>> begin RECORDS
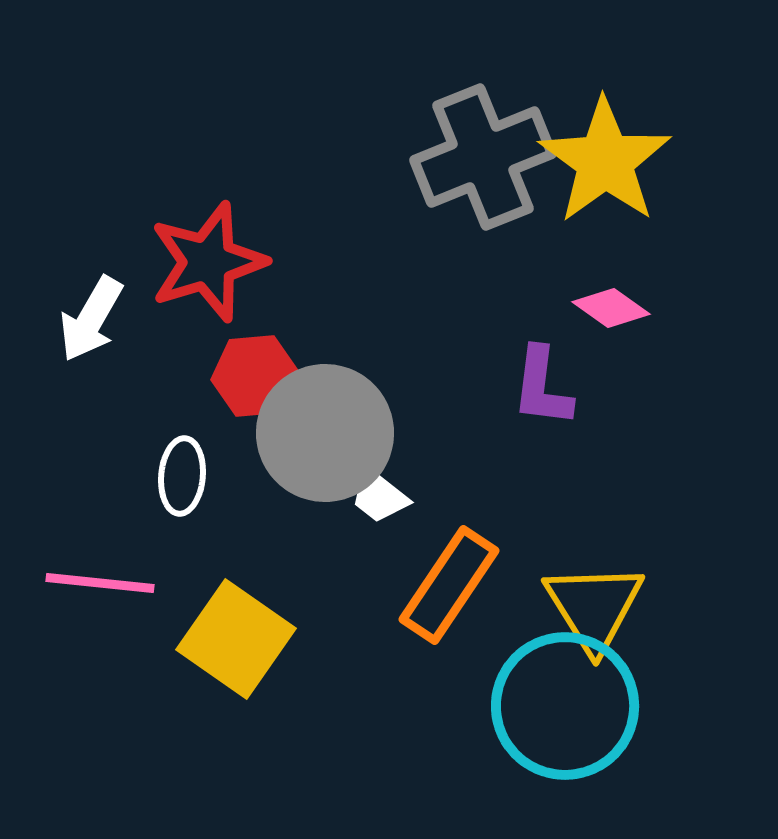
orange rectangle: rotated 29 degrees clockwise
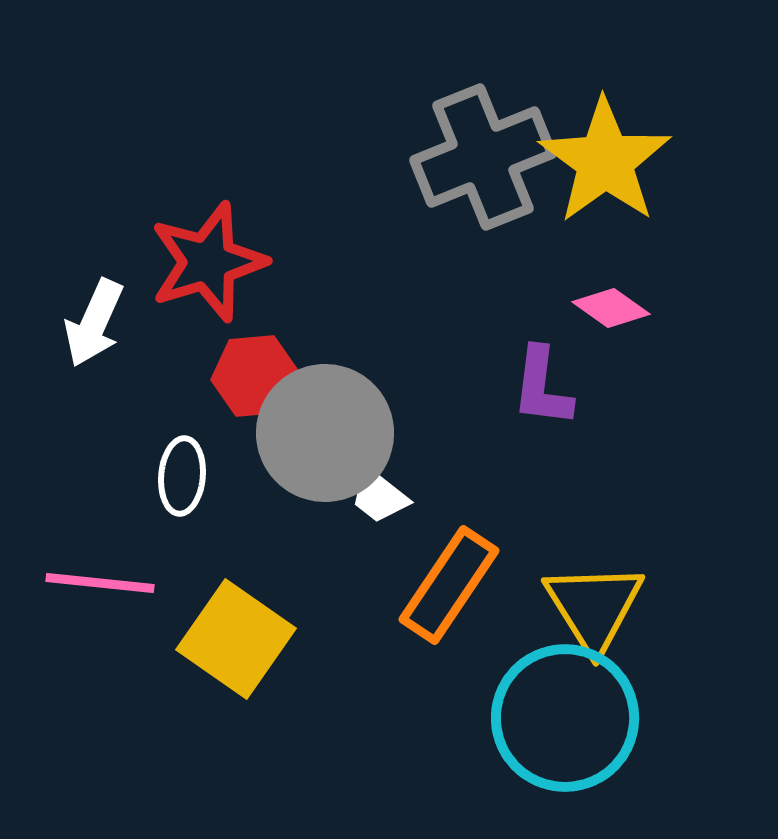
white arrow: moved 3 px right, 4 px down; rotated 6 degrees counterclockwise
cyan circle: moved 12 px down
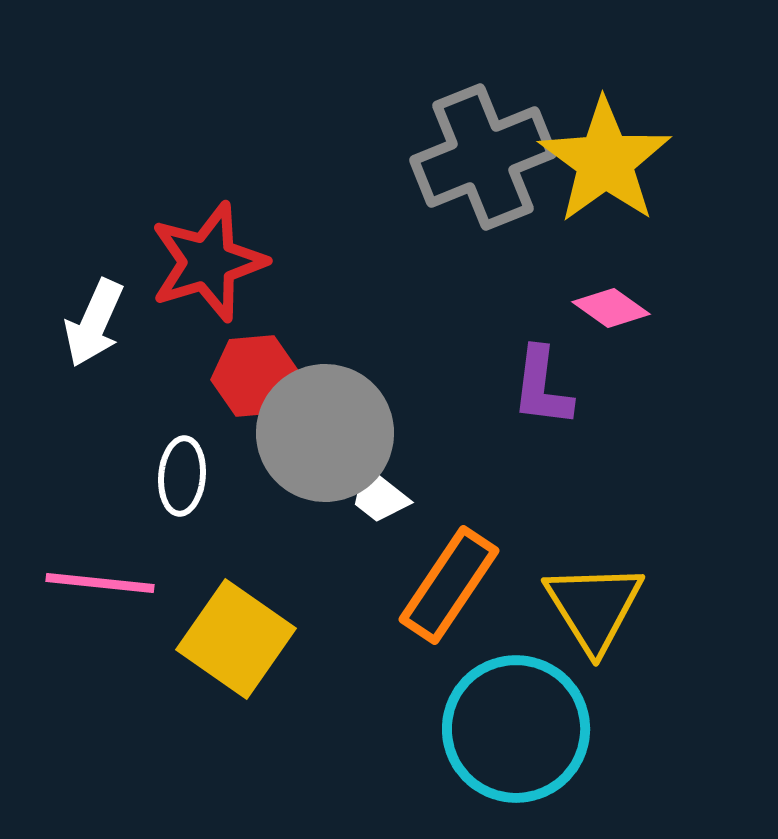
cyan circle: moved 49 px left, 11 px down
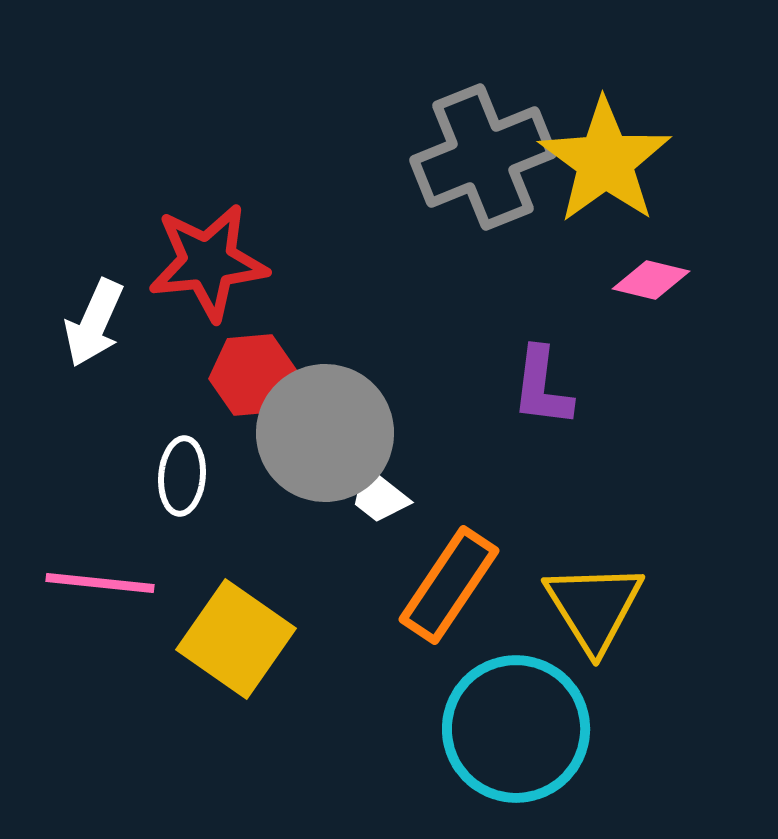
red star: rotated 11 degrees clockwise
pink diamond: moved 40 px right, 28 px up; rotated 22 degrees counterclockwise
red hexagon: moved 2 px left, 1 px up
>> end RECORDS
• WHAT YOU SHOULD DO: Reproduce every line of the records above word for word, leaving out the pictures.

• EXERCISE RESPONSE:
orange rectangle: rotated 29 degrees clockwise
white arrow: moved 3 px right, 4 px down; rotated 6 degrees counterclockwise
cyan circle: moved 12 px down
cyan circle: moved 49 px left, 11 px down
red star: rotated 11 degrees clockwise
pink diamond: moved 40 px right, 28 px up; rotated 22 degrees counterclockwise
red hexagon: moved 2 px left, 1 px up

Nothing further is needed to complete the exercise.